● ASSIGNMENT:
Transcribe exactly, please, the lines from the one containing "orange button: 3 -> 2" through the end of the records below, and leave out the pictures.

● MATERIAL SUPPLIED:
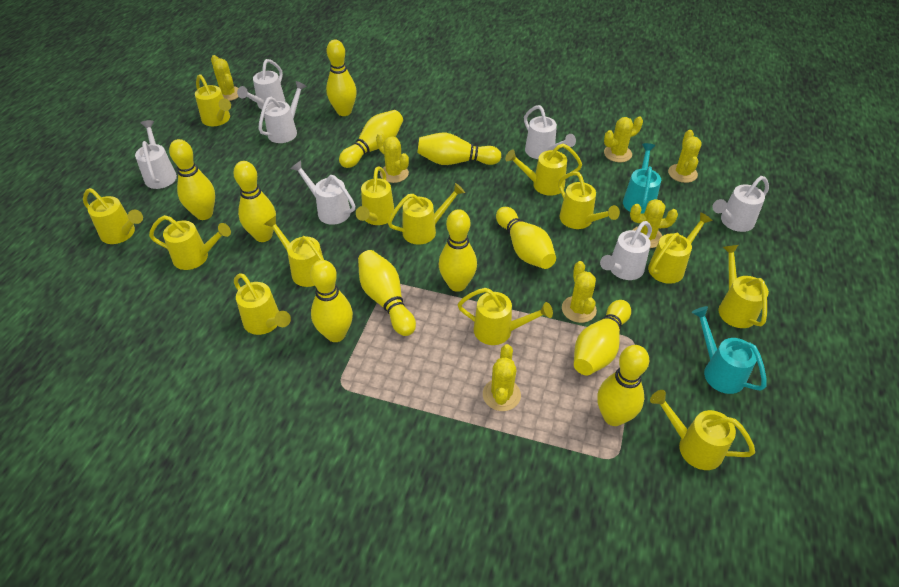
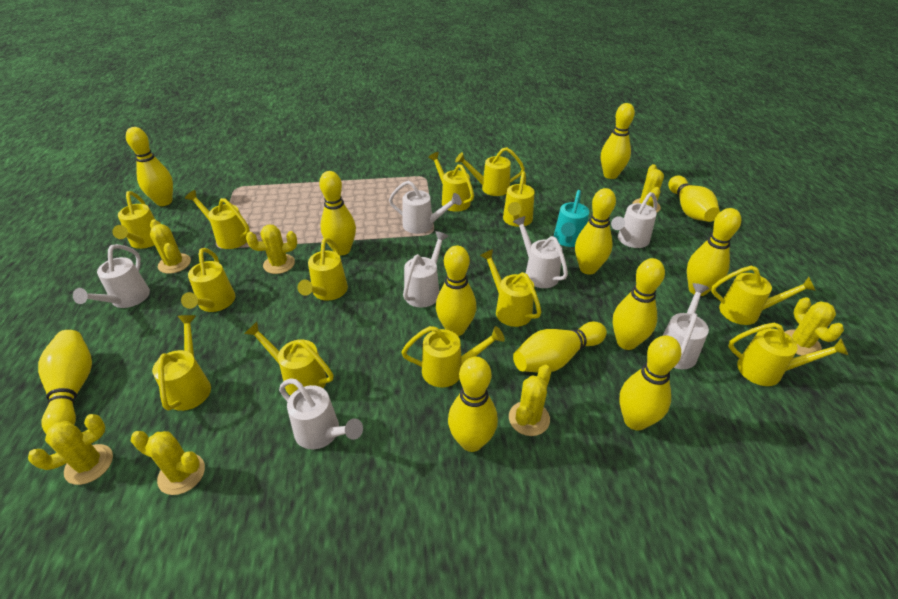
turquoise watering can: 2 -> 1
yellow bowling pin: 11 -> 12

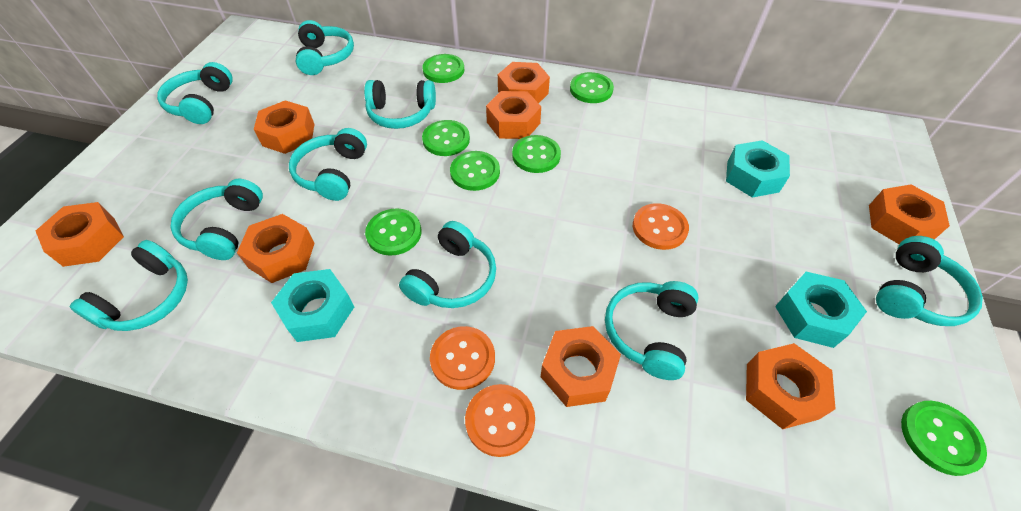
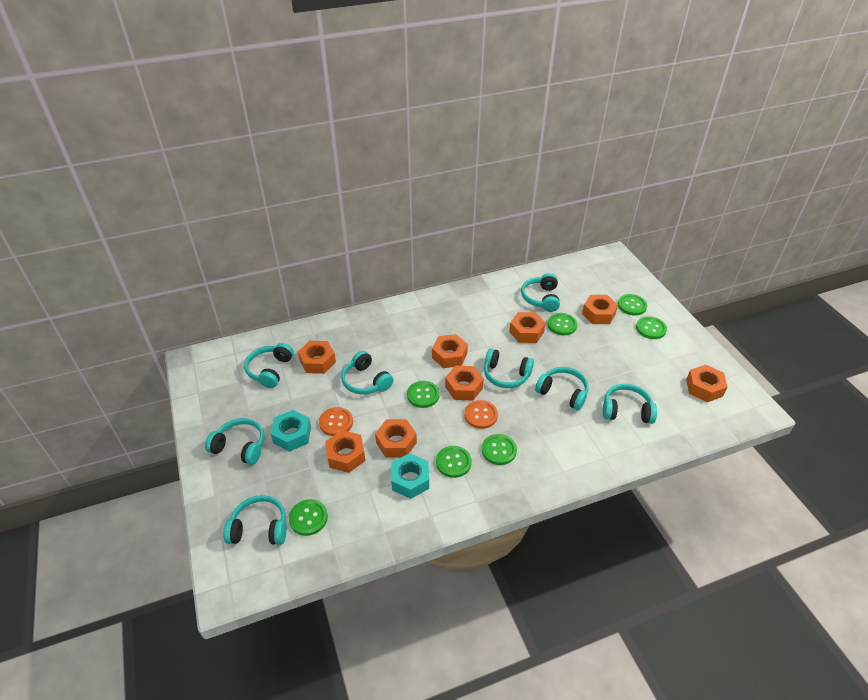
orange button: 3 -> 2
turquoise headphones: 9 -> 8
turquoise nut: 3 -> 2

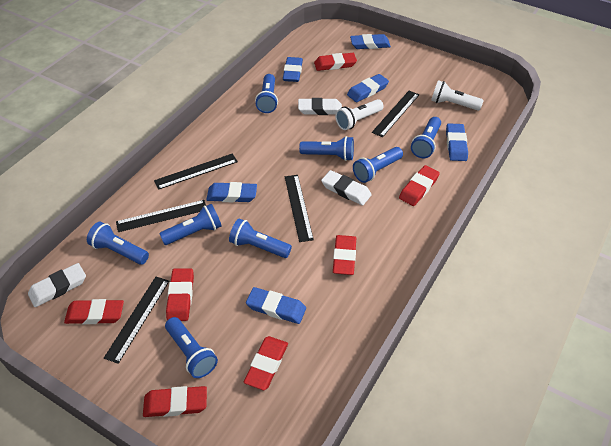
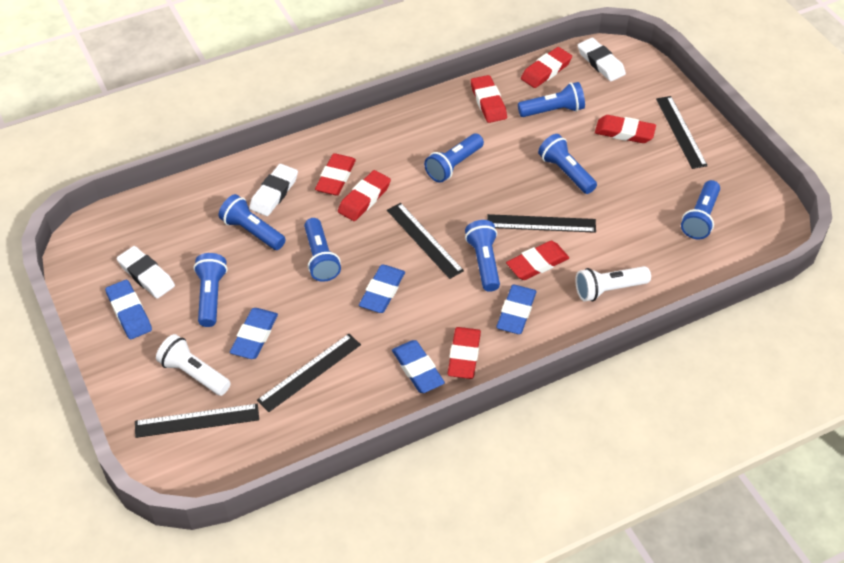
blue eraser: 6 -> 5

● WRITTEN ANSWER:
orange button: 3 -> 2
turquoise headphones: 9 -> 8
turquoise nut: 3 -> 2

blue eraser: 6 -> 5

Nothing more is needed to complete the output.